• What is being asked
Retype all of the entries word for word.
BEGIN Supplied data
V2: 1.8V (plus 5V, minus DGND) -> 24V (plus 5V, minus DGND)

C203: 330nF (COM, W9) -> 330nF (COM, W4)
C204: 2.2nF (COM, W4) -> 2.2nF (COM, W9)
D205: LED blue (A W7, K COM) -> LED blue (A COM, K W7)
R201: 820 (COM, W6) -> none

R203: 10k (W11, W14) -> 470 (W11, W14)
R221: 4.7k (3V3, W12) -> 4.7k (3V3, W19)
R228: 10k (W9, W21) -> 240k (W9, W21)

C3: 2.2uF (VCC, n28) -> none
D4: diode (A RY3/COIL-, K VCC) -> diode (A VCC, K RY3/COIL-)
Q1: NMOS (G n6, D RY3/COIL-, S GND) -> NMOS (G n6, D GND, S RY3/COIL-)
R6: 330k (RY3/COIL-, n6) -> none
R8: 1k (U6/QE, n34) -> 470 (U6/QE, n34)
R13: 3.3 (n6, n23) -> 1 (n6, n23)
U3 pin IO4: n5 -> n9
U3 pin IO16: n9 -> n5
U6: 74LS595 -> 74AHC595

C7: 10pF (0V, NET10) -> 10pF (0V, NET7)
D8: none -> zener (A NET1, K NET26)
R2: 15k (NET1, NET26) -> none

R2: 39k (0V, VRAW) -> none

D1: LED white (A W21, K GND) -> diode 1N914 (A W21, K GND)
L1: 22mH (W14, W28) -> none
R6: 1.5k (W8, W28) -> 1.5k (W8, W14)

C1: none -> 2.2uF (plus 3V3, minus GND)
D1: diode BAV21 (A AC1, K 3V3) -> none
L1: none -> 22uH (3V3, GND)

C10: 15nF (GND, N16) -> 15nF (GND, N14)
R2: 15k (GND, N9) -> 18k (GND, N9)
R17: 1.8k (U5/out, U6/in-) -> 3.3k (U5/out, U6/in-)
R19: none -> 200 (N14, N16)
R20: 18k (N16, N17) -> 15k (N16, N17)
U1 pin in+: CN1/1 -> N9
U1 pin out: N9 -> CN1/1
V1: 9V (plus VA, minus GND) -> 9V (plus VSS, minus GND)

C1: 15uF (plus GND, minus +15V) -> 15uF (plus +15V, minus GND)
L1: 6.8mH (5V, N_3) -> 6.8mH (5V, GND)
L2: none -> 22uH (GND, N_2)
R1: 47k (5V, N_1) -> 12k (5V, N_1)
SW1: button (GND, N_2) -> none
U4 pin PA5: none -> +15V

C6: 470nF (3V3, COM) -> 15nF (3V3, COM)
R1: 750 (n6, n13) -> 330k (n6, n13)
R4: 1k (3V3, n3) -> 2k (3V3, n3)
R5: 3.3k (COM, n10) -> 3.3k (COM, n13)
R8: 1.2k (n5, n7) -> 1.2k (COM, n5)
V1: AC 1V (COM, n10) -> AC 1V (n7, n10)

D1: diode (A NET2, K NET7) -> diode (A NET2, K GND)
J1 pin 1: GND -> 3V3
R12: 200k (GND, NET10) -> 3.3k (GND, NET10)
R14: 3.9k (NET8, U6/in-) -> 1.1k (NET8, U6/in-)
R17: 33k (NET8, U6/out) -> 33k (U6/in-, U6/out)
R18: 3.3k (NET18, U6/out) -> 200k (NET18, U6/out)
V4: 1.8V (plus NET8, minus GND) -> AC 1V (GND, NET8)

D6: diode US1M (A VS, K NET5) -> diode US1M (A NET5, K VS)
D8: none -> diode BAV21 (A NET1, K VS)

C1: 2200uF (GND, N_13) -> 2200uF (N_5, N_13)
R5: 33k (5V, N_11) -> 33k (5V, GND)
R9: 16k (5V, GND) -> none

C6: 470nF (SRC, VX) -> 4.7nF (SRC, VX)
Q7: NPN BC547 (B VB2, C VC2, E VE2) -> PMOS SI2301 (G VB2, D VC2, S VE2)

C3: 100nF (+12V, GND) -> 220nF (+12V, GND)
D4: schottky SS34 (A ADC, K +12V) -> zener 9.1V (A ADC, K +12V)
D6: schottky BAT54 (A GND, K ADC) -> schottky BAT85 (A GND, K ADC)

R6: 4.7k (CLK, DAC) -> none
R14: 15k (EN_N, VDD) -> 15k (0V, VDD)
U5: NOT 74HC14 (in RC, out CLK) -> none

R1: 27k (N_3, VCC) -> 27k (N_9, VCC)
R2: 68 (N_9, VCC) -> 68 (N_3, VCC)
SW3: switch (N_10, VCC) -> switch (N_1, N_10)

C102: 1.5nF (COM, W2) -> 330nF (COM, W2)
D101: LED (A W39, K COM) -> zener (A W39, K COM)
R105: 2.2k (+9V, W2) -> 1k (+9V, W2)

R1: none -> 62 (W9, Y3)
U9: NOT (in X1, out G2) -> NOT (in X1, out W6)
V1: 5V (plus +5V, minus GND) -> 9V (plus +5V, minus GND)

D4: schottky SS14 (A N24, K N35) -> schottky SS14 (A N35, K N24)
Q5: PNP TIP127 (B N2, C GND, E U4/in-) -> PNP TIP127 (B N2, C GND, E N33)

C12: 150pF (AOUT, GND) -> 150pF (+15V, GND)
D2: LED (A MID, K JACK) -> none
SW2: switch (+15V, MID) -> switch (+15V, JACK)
END Supplied data
• Task result
V2: 1.8V (plus 5V, minus DGND) -> 24V (plus 5V, minus DGND)

C203: 330nF (COM, W9) -> 330nF (COM, W4)
C204: 2.2nF (COM, W4) -> 2.2nF (COM, W9)
D205: LED blue (A W7, K COM) -> LED blue (A COM, K W7)
R201: 820 (COM, W6) -> none

R203: 10k (W11, W14) -> 470 (W11, W14)
R221: 4.7k (3V3, W12) -> 4.7k (3V3, W19)
R228: 10k (W9, W21) -> 240k (W9, W21)

C3: 2.2uF (VCC, n28) -> none
D4: diode (A RY3/COIL-, K VCC) -> diode (A VCC, K RY3/COIL-)
Q1: NMOS (G n6, D RY3/COIL-, S GND) -> NMOS (G n6, D GND, S RY3/COIL-)
R6: 330k (RY3/COIL-, n6) -> none
R8: 1k (U6/QE, n34) -> 470 (U6/QE, n34)
R13: 3.3 (n6, n23) -> 1 (n6, n23)
U3 pin IO4: n5 -> n9
U3 pin IO16: n9 -> n5
U6: 74LS595 -> 74AHC595

C7: 10pF (0V, NET10) -> 10pF (0V, NET7)
D8: none -> zener (A NET1, K NET26)
R2: 15k (NET1, NET26) -> none

R2: 39k (0V, VRAW) -> none

D1: LED white (A W21, K GND) -> diode 1N914 (A W21, K GND)
L1: 22mH (W14, W28) -> none
R6: 1.5k (W8, W28) -> 1.5k (W8, W14)

C1: none -> 2.2uF (plus 3V3, minus GND)
D1: diode BAV21 (A AC1, K 3V3) -> none
L1: none -> 22uH (3V3, GND)

C10: 15nF (GND, N16) -> 15nF (GND, N14)
R2: 15k (GND, N9) -> 18k (GND, N9)
R17: 1.8k (U5/out, U6/in-) -> 3.3k (U5/out, U6/in-)
R19: none -> 200 (N14, N16)
R20: 18k (N16, N17) -> 15k (N16, N17)
U1 pin in+: CN1/1 -> N9
U1 pin out: N9 -> CN1/1
V1: 9V (plus VA, minus GND) -> 9V (plus VSS, minus GND)

C1: 15uF (plus GND, minus +15V) -> 15uF (plus +15V, minus GND)
L1: 6.8mH (5V, N_3) -> 6.8mH (5V, GND)
L2: none -> 22uH (GND, N_2)
R1: 47k (5V, N_1) -> 12k (5V, N_1)
SW1: button (GND, N_2) -> none
U4 pin PA5: none -> +15V

C6: 470nF (3V3, COM) -> 15nF (3V3, COM)
R1: 750 (n6, n13) -> 330k (n6, n13)
R4: 1k (3V3, n3) -> 2k (3V3, n3)
R5: 3.3k (COM, n10) -> 3.3k (COM, n13)
R8: 1.2k (n5, n7) -> 1.2k (COM, n5)
V1: AC 1V (COM, n10) -> AC 1V (n7, n10)

D1: diode (A NET2, K NET7) -> diode (A NET2, K GND)
J1 pin 1: GND -> 3V3
R12: 200k (GND, NET10) -> 3.3k (GND, NET10)
R14: 3.9k (NET8, U6/in-) -> 1.1k (NET8, U6/in-)
R17: 33k (NET8, U6/out) -> 33k (U6/in-, U6/out)
R18: 3.3k (NET18, U6/out) -> 200k (NET18, U6/out)
V4: 1.8V (plus NET8, minus GND) -> AC 1V (GND, NET8)

D6: diode US1M (A VS, K NET5) -> diode US1M (A NET5, K VS)
D8: none -> diode BAV21 (A NET1, K VS)

C1: 2200uF (GND, N_13) -> 2200uF (N_5, N_13)
R5: 33k (5V, N_11) -> 33k (5V, GND)
R9: 16k (5V, GND) -> none

C6: 470nF (SRC, VX) -> 4.7nF (SRC, VX)
Q7: NPN BC547 (B VB2, C VC2, E VE2) -> PMOS SI2301 (G VB2, D VC2, S VE2)

C3: 100nF (+12V, GND) -> 220nF (+12V, GND)
D4: schottky SS34 (A ADC, K +12V) -> zener 9.1V (A ADC, K +12V)
D6: schottky BAT54 (A GND, K ADC) -> schottky BAT85 (A GND, K ADC)

R6: 4.7k (CLK, DAC) -> none
R14: 15k (EN_N, VDD) -> 15k (0V, VDD)
U5: NOT 74HC14 (in RC, out CLK) -> none

R1: 27k (N_3, VCC) -> 27k (N_9, VCC)
R2: 68 (N_9, VCC) -> 68 (N_3, VCC)
SW3: switch (N_10, VCC) -> switch (N_1, N_10)

C102: 1.5nF (COM, W2) -> 330nF (COM, W2)
D101: LED (A W39, K COM) -> zener (A W39, K COM)
R105: 2.2k (+9V, W2) -> 1k (+9V, W2)

R1: none -> 62 (W9, Y3)
U9: NOT (in X1, out G2) -> NOT (in X1, out W6)
V1: 5V (plus +5V, minus GND) -> 9V (plus +5V, minus GND)

D4: schottky SS14 (A N24, K N35) -> schottky SS14 (A N35, K N24)
Q5: PNP TIP127 (B N2, C GND, E U4/in-) -> PNP TIP127 (B N2, C GND, E N33)

C12: 150pF (AOUT, GND) -> 150pF (+15V, GND)
D2: LED (A MID, K JACK) -> none
SW2: switch (+15V, MID) -> switch (+15V, JACK)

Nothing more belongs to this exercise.